▶ To do:
The line that contains "U212: NAND 74HC132" marks the end: retype the data below exactly from its first line through that line.

[Version comparison data]
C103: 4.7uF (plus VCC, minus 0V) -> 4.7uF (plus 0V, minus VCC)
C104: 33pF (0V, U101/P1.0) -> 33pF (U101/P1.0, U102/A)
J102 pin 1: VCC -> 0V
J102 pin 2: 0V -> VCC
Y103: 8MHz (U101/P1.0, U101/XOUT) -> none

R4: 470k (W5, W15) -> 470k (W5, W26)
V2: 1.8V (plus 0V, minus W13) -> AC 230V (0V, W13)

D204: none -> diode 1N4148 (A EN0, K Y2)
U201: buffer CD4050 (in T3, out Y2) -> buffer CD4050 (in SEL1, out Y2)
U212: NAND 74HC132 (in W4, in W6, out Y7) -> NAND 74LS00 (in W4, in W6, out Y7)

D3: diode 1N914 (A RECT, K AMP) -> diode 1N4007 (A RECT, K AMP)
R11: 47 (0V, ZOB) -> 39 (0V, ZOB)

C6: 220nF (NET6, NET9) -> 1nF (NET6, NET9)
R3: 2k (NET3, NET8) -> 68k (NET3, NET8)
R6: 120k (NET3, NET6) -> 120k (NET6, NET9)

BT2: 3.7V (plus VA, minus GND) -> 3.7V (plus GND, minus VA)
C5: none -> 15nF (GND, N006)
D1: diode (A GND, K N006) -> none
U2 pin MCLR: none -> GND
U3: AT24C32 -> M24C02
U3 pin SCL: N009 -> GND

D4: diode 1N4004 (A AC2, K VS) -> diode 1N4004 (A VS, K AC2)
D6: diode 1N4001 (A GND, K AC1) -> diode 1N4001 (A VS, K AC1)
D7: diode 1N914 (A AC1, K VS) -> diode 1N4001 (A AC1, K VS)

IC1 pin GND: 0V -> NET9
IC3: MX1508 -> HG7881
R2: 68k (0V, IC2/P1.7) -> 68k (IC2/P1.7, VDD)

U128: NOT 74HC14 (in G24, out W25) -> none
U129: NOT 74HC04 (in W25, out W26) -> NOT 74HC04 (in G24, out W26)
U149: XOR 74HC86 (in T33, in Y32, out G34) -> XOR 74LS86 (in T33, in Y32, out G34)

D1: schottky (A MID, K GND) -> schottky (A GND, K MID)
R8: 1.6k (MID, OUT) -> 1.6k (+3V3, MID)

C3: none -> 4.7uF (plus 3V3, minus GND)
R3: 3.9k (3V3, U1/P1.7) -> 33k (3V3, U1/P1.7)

▶ Exercise response:
C103: 4.7uF (plus VCC, minus 0V) -> 4.7uF (plus 0V, minus VCC)
C104: 33pF (0V, U101/P1.0) -> 33pF (U101/P1.0, U102/A)
J102 pin 1: VCC -> 0V
J102 pin 2: 0V -> VCC
Y103: 8MHz (U101/P1.0, U101/XOUT) -> none

R4: 470k (W5, W15) -> 470k (W5, W26)
V2: 1.8V (plus 0V, minus W13) -> AC 230V (0V, W13)

D204: none -> diode 1N4148 (A EN0, K Y2)
U201: buffer CD4050 (in T3, out Y2) -> buffer CD4050 (in SEL1, out Y2)
U212: NAND 74HC132 (in W4, in W6, out Y7) -> NAND 74LS00 (in W4, in W6, out Y7)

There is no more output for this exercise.